:: Supplied data ::
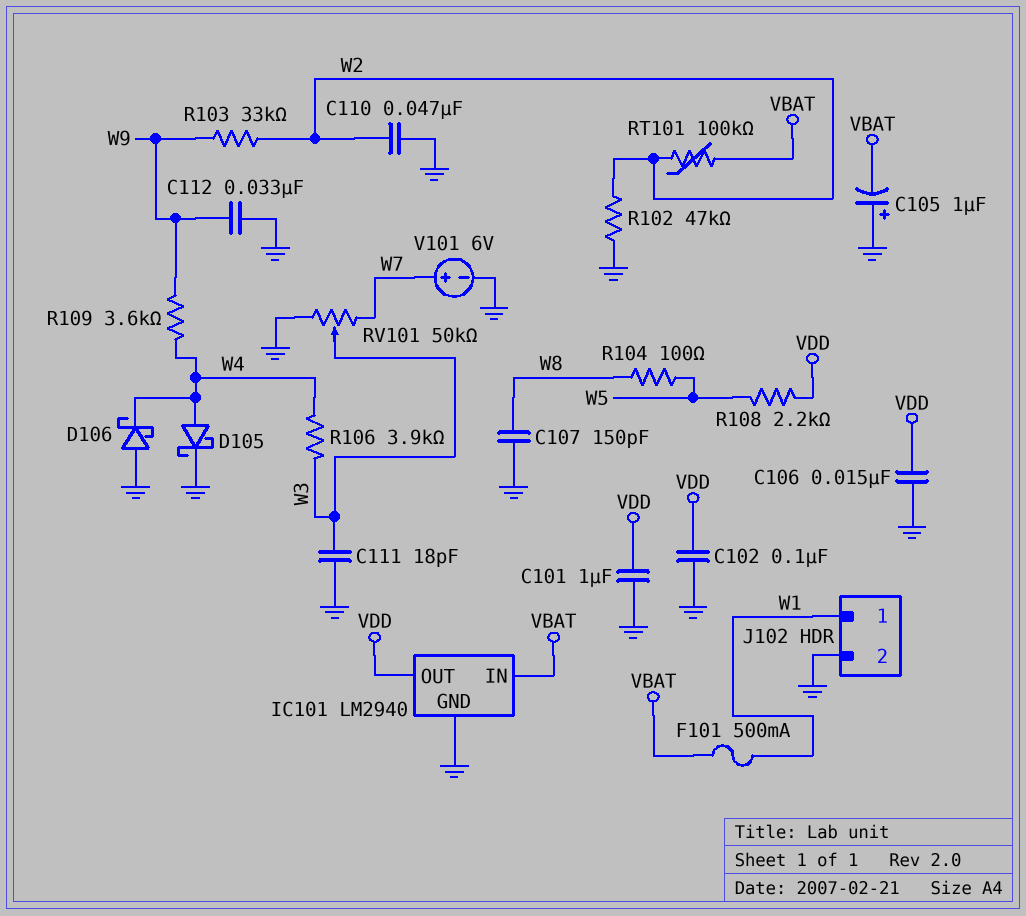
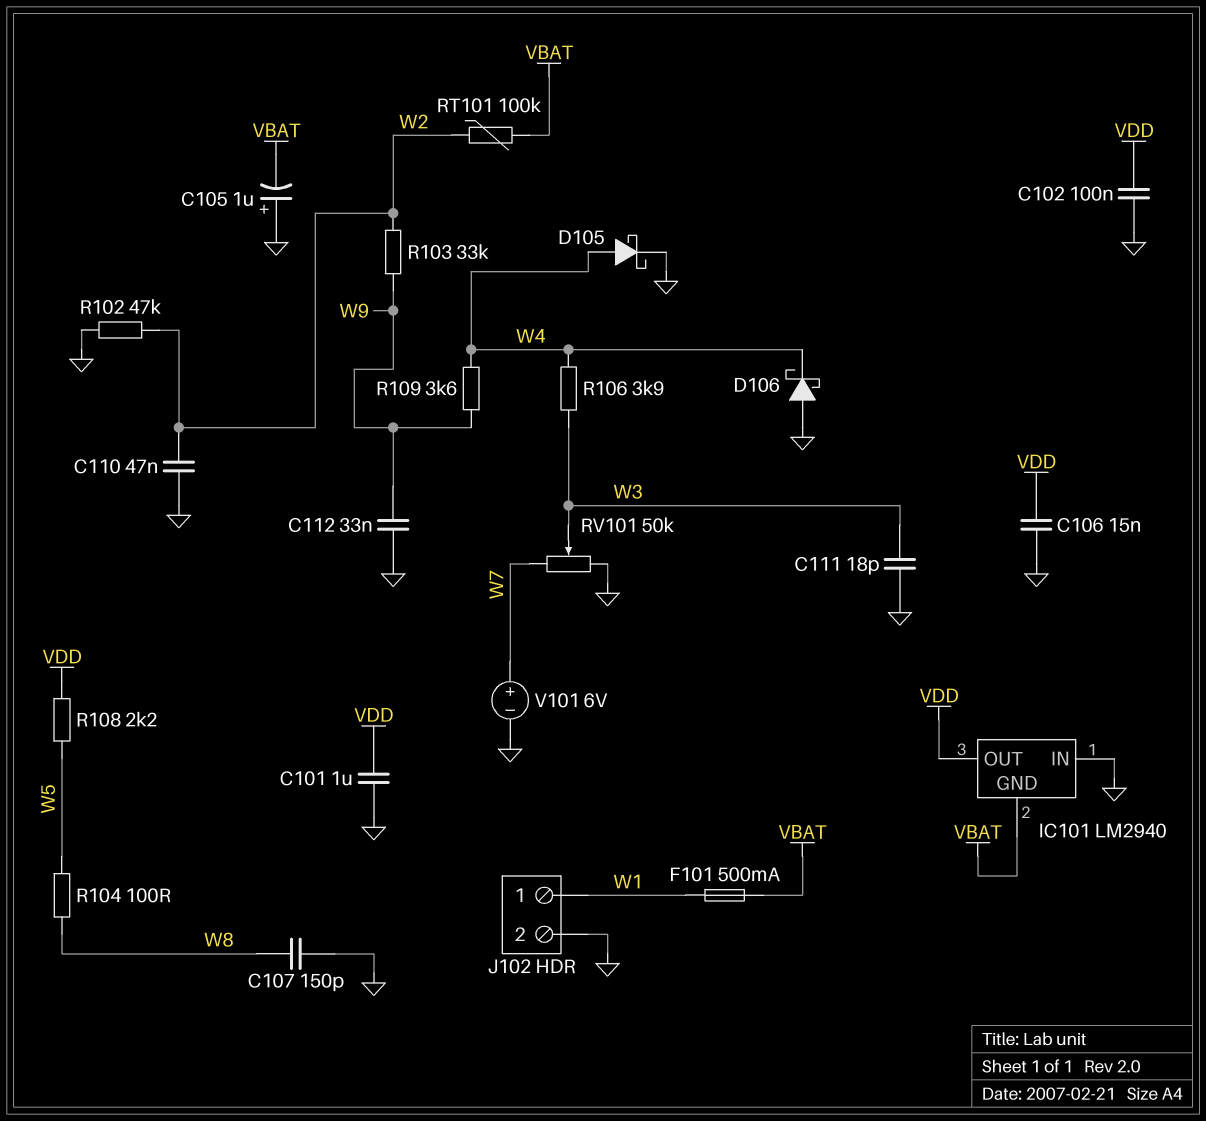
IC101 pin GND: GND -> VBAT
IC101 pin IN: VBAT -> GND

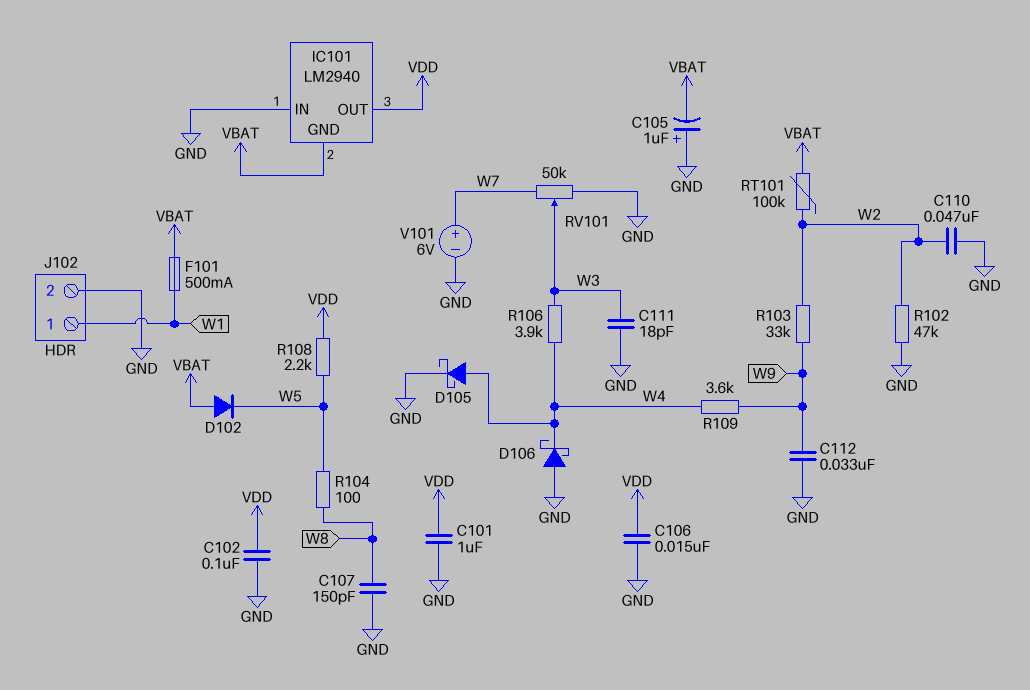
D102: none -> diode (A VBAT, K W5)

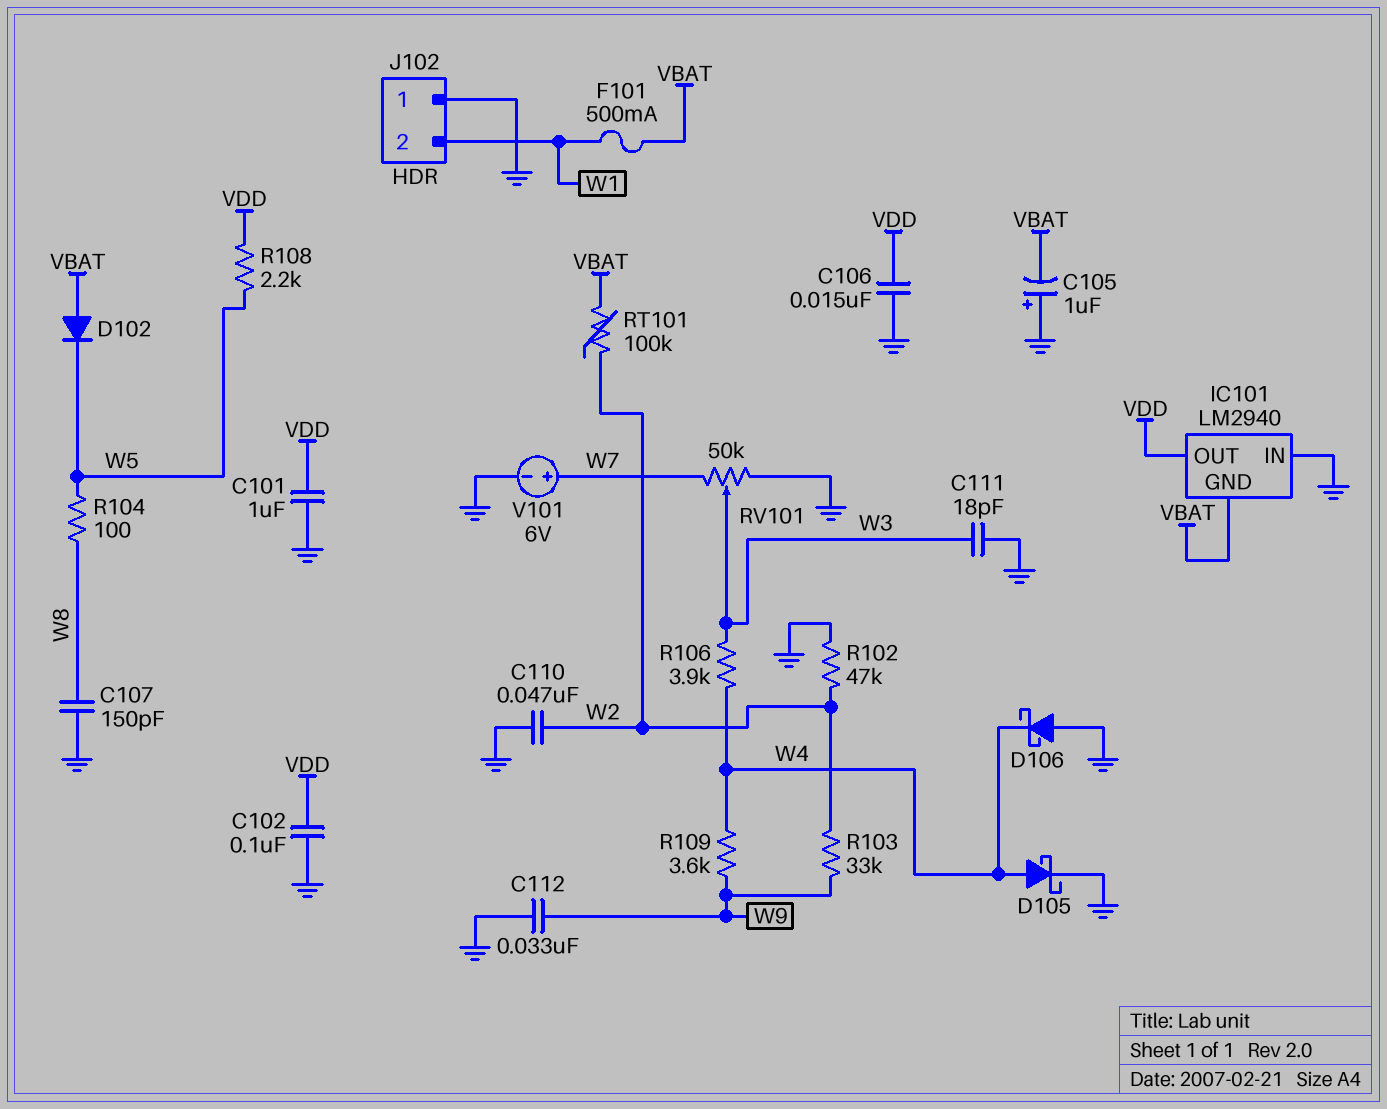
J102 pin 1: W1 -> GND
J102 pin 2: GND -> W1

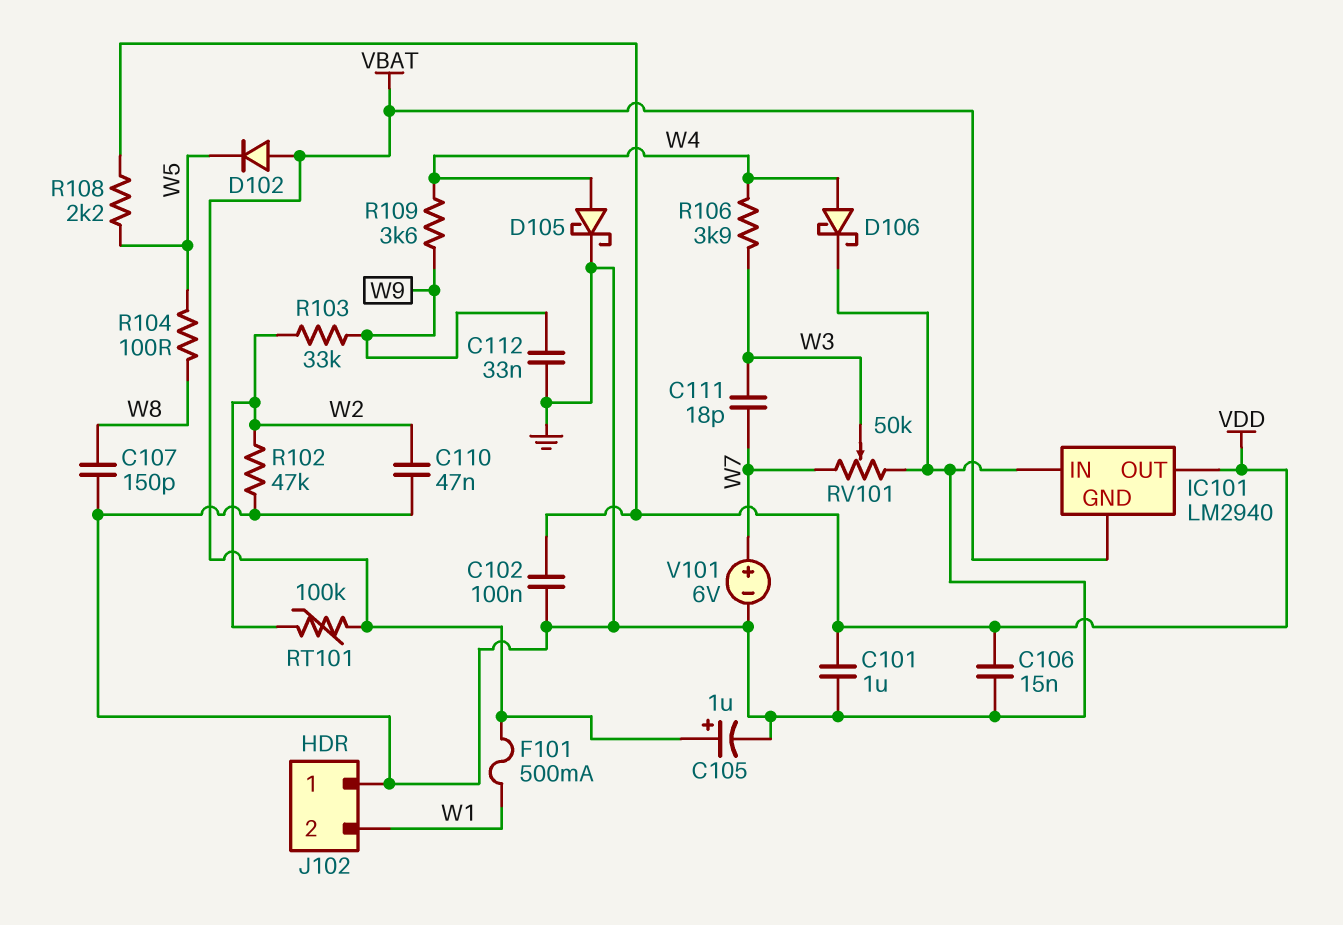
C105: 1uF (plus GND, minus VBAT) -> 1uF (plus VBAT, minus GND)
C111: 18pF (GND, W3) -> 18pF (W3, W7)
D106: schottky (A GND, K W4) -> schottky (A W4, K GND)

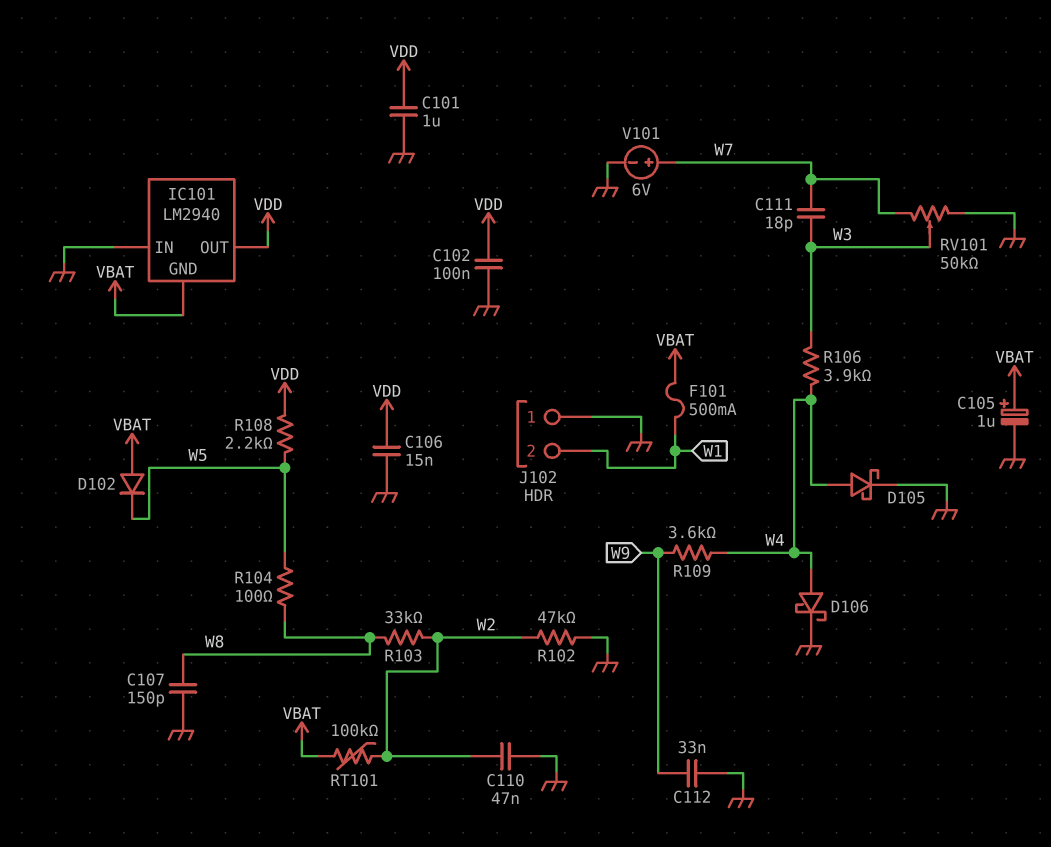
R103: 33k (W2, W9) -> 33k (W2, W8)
:::
:: Supplied data ::
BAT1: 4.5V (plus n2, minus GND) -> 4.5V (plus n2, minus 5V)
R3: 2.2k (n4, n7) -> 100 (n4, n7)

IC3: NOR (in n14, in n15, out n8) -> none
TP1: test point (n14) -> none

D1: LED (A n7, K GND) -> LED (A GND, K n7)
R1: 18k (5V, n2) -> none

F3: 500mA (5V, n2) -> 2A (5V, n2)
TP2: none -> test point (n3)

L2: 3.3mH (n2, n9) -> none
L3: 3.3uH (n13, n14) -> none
:::
Work order >>
For each line above that contains the word "plus", make a copy.

Task response >>
C105: 1uF (plus GND, minus VBAT) -> 1uF (plus VBAT, minus GND)
BAT1: 4.5V (plus n2, minus GND) -> 4.5V (plus n2, minus 5V)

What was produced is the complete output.